Segment Start: Working data

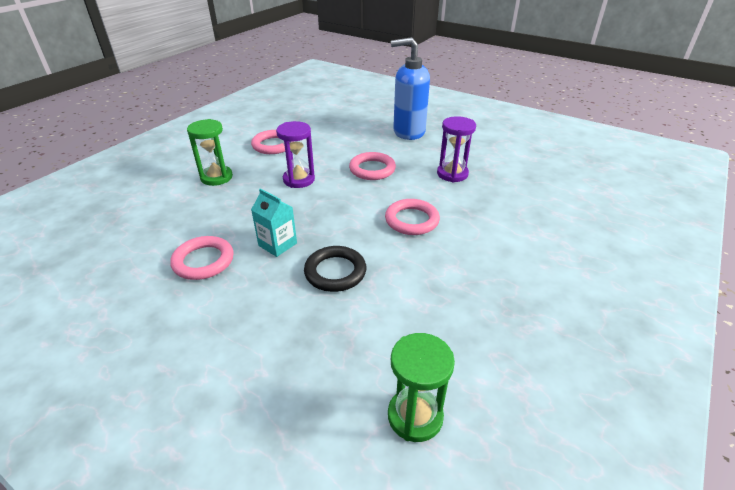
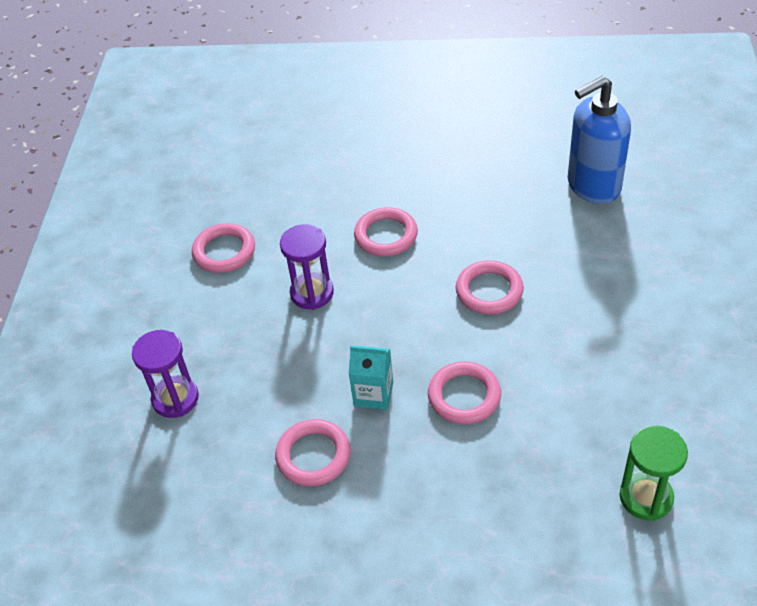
camera: 25 degrees left, 10 degrees up
(216, 177) = (204, 338): green hourglass -> none
(335, 272) = (464, 396): black ring -> pink ring
(408, 132) = (379, 151): blue soap dispenser -> blue soap dispenser (593, 186)
(452, 174) = (483, 200): purple hourglass -> purple hourglass (175, 398)

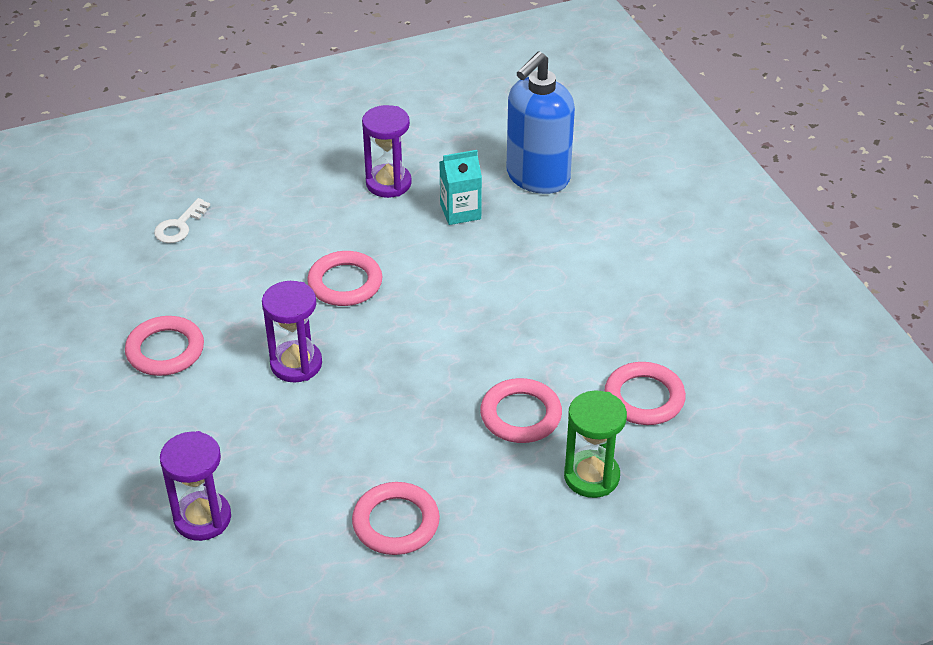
camera: 30 degrees left, 5 degrees down
(289, 153) = (179, 226): none -> white key
(373, 394) = (425, 443): turquoise carton -> turquoise carton (460, 211)
(466, 159) = (388, 183): none -> purple hourglass
(489, 291) = (488, 307): pink ring -> pink ring (644, 398)
(646, 497) = (745, 449): green hourglass -> green hourglass (591, 476)

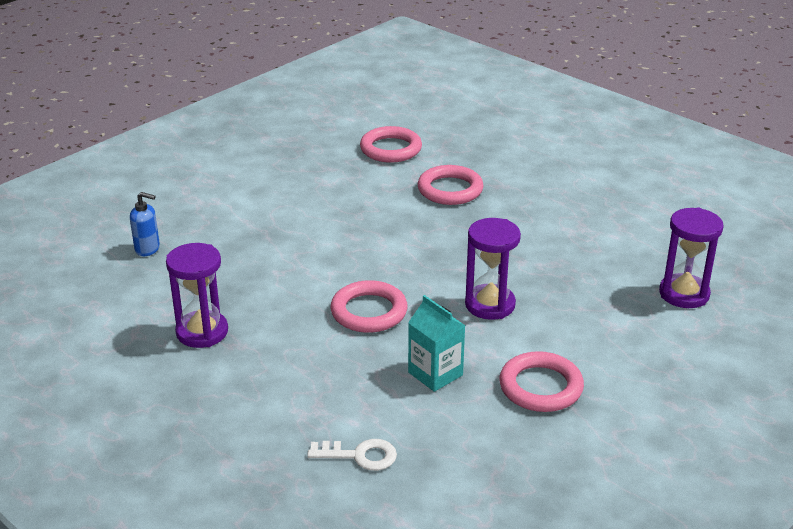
camera: 115 degrees left, 10 degrees down
(396, 523) = (595, 212): pink ring -> none
(460, 211) = (224, 277): turquoise carton -> turquoise carton (435, 374)
(537, 177) = (147, 249): blue soap dispenser -> blue soap dispenser, size x0.43
(591, 476) = (480, 153): green hourglass -> none

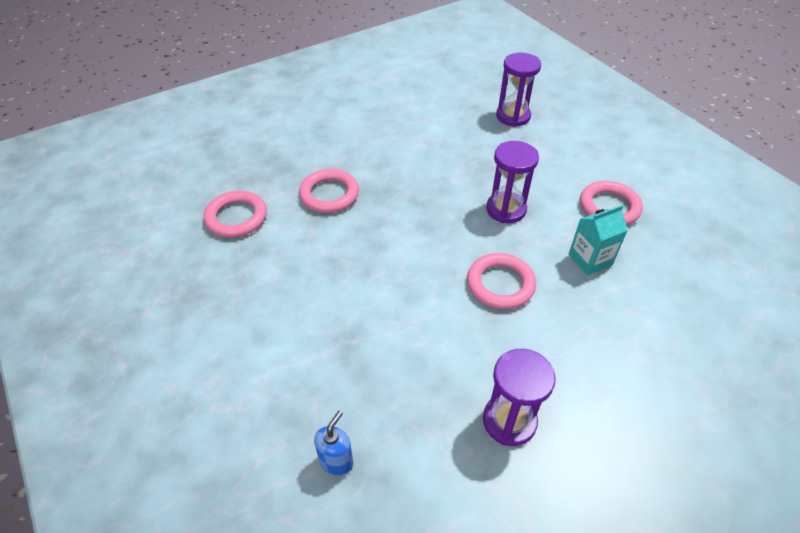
camera: 75 degrees left, 15 degrees up
(360, 456) = (689, 325): white key -> none

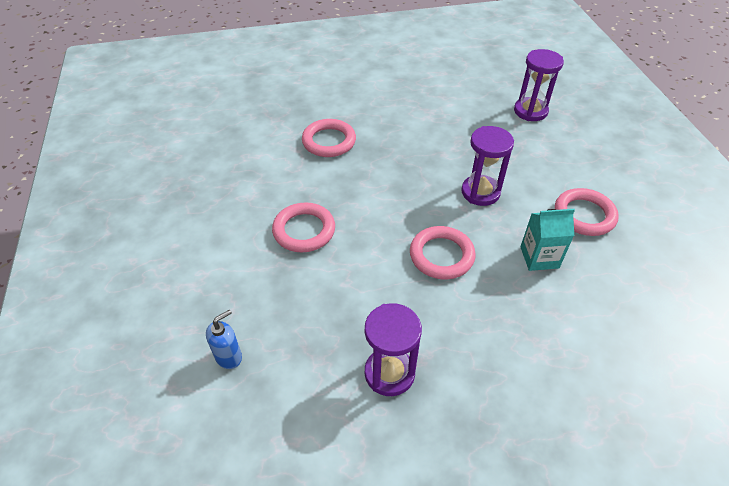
camera: 20 degrees right, 0 degrees up
(236, 217) = (244, 142): pink ring -> pink ring (304, 230)

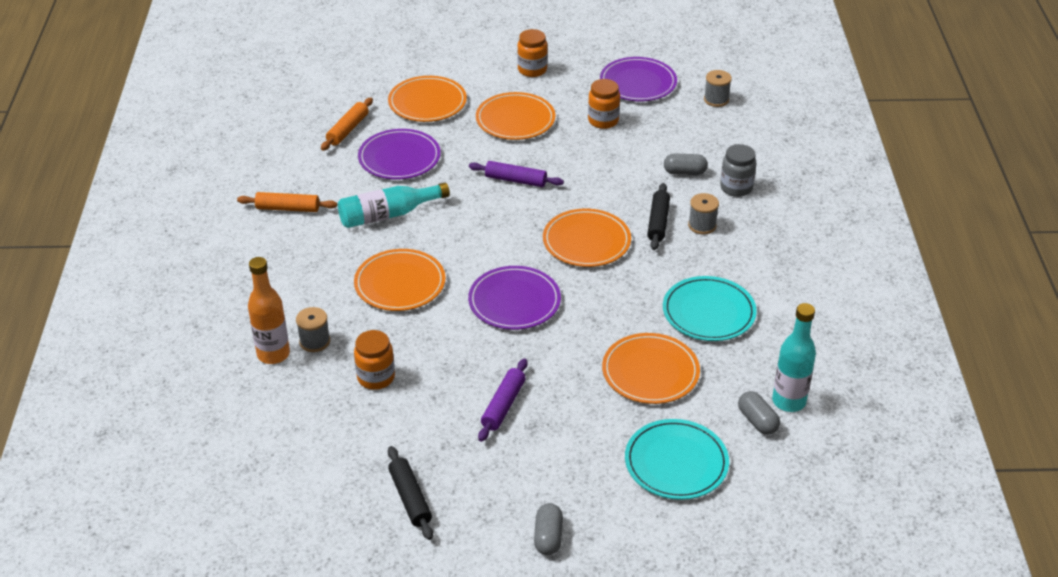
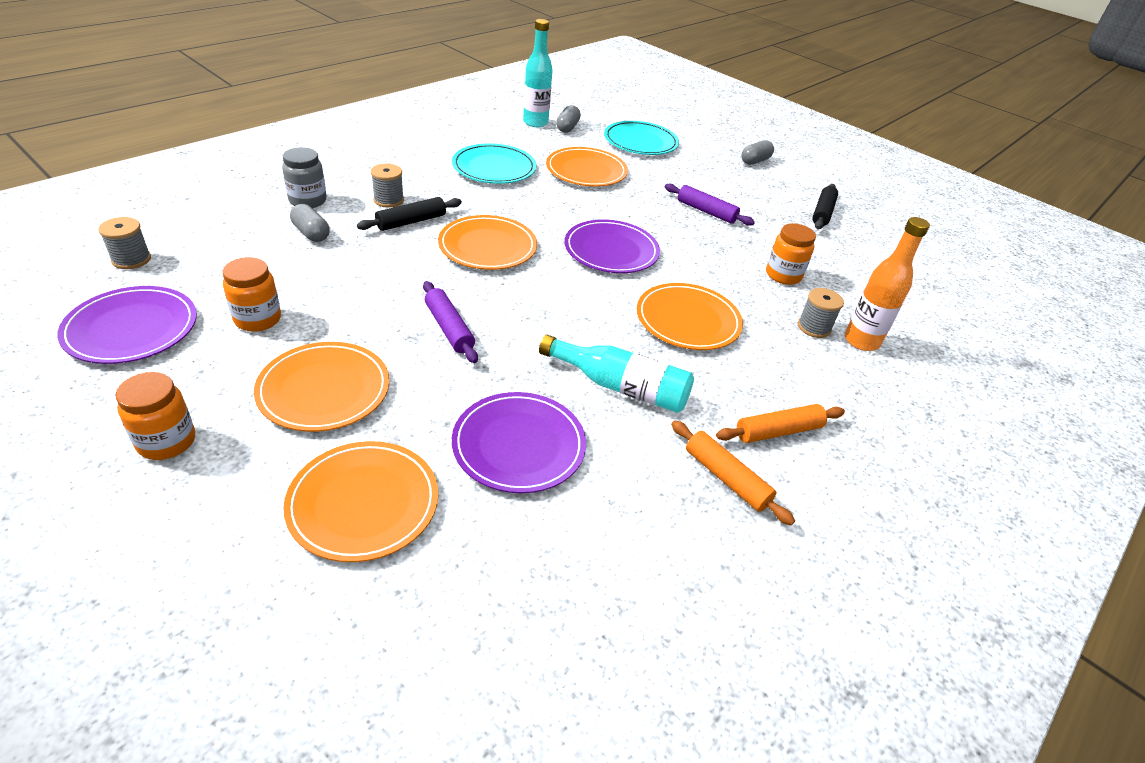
camera: 140 degrees left, 0 degrees up
(348, 130) = (522, 546): orange rolling pin -> orange rolling pin (778, 431)
(503, 405) = (706, 211): purple rolling pin -> purple rolling pin turned 60 degrees clockwise

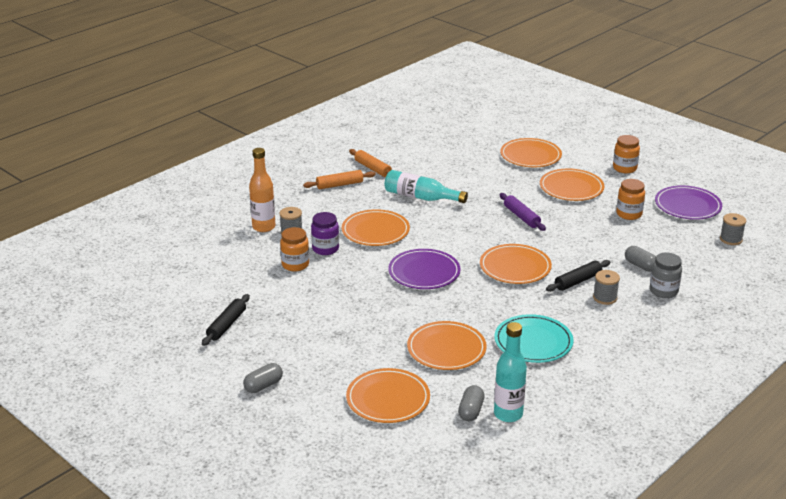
camera: 175 degrees left, 10 degrees down
(519, 445) = (470, 174): purple plate -> none
(640, 142) = (388, 399): turquoise plate -> orange plate
(706, 211) = (338, 315): purple rolling pin -> none
(752, 295) = (325, 249): none -> purple jar

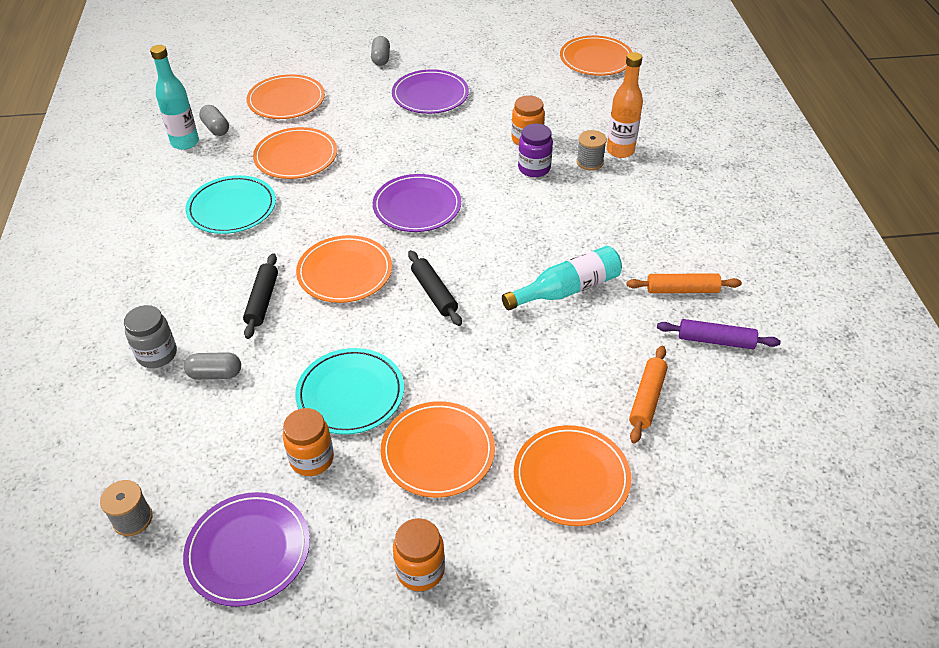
camera: 130 degrees right, 15 degrees up
(227, 325) = (478, 72): black rolling pin -> black rolling pin (434, 293)
(289, 331) = (430, 95): none -> purple plate
(339, 185) = (663, 242): orange rolling pin -> orange rolling pin (647, 399)
(375, 231) = (530, 216): orange plate -> orange plate (596, 59)
(521, 217) = (428, 346): purple rolling pin -> purple rolling pin (715, 340)
(583, 223) = (350, 394): none -> turquoise plate
(605, 298) = (213, 300): grey spool -> none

Segment End: Working data

Each line above is to be transcribed exactly, though its pictures are not.

### Output for this task:
camera: 25 degrees left, 10 degrees up
(216, 177) = (204, 338): green hourglass -> none
(335, 272) = (464, 396): black ring -> pink ring
(408, 132) = (379, 151): blue soap dispenser -> blue soap dispenser (593, 186)
(452, 174) = (483, 200): purple hourglass -> purple hourglass (175, 398)

camera: 30 degrees left, 5 degrees down
(289, 153) = (179, 226): none -> white key
(373, 394) = (425, 443): turquoise carton -> turquoise carton (460, 211)
(466, 159) = (388, 183): none -> purple hourglass
(489, 291) = (488, 307): pink ring -> pink ring (644, 398)
(646, 497) = (745, 449): green hourglass -> green hourglass (591, 476)

camera: 115 degrees left, 10 degrees down
(396, 523) = (595, 212): pink ring -> none
(460, 211) = (224, 277): turquoise carton -> turquoise carton (435, 374)
(537, 177) = (147, 249): blue soap dispenser -> blue soap dispenser, size x0.43
(591, 476) = (480, 153): green hourglass -> none

camera: 75 degrees left, 15 degrees up
(360, 456) = (689, 325): white key -> none

camera: 20 degrees right, 0 degrees up
(236, 217) = (244, 142): pink ring -> pink ring (304, 230)

camera: 140 degrees left, 0 degrees up
(348, 130) = (522, 546): orange rolling pin -> orange rolling pin (778, 431)
(503, 405) = (706, 211): purple rolling pin -> purple rolling pin turned 60 degrees clockwise

camera: 175 degrees left, 10 degrees down
(519, 445) = (470, 174): purple plate -> none
(640, 142) = (388, 399): turquoise plate -> orange plate
(706, 211) = (338, 315): purple rolling pin -> none
(752, 295) = (325, 249): none -> purple jar

camera: 130 degrees right, 15 degrees up
(227, 325) = (478, 72): black rolling pin -> black rolling pin (434, 293)
(289, 331) = (430, 95): none -> purple plate
(339, 185) = (663, 242): orange rolling pin -> orange rolling pin (647, 399)
(375, 231) = (530, 216): orange plate -> orange plate (596, 59)
(521, 217) = (428, 346): purple rolling pin -> purple rolling pin (715, 340)
(583, 223) = (350, 394): none -> turquoise plate
(605, 298) = (213, 300): grey spool -> none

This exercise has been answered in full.